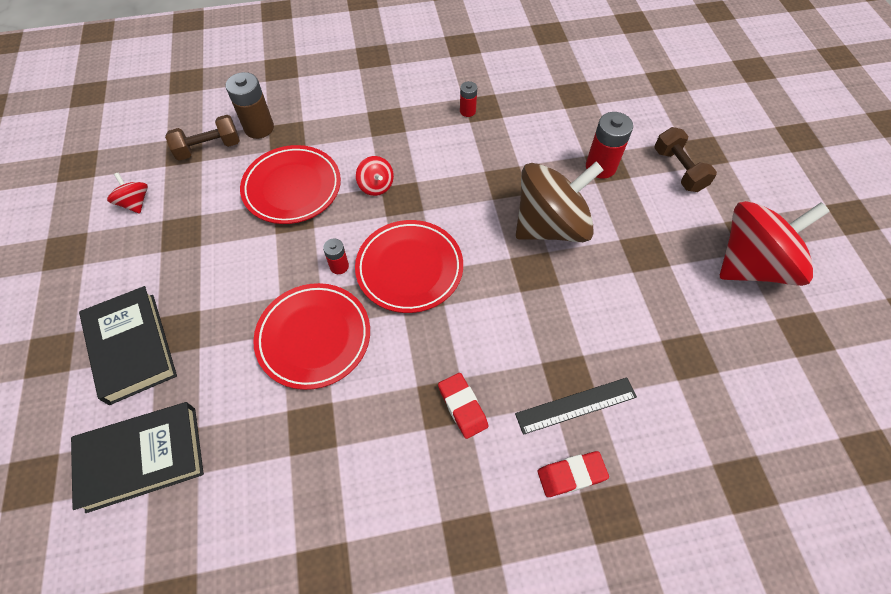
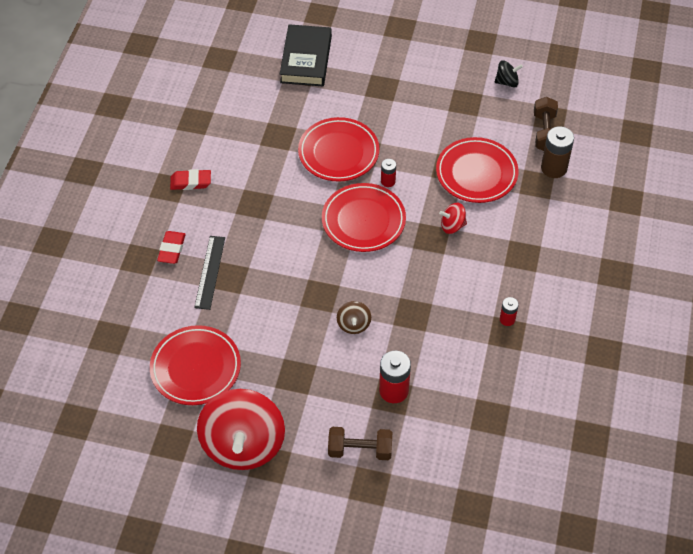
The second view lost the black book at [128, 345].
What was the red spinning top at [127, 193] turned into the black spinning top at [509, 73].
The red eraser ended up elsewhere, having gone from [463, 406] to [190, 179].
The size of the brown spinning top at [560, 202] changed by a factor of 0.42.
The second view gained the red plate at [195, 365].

———

DIRECTIONS FOR THIS TASK:
Leaving the pictures out, reproduce the entries above exactly.

SOLUTION TO THE PROBLEM:
The second view lost the black book at [128, 345].
What was the red spinning top at [127, 193] turned into the black spinning top at [509, 73].
The red eraser ended up elsewhere, having gone from [463, 406] to [190, 179].
The size of the brown spinning top at [560, 202] changed by a factor of 0.42.
The second view gained the red plate at [195, 365].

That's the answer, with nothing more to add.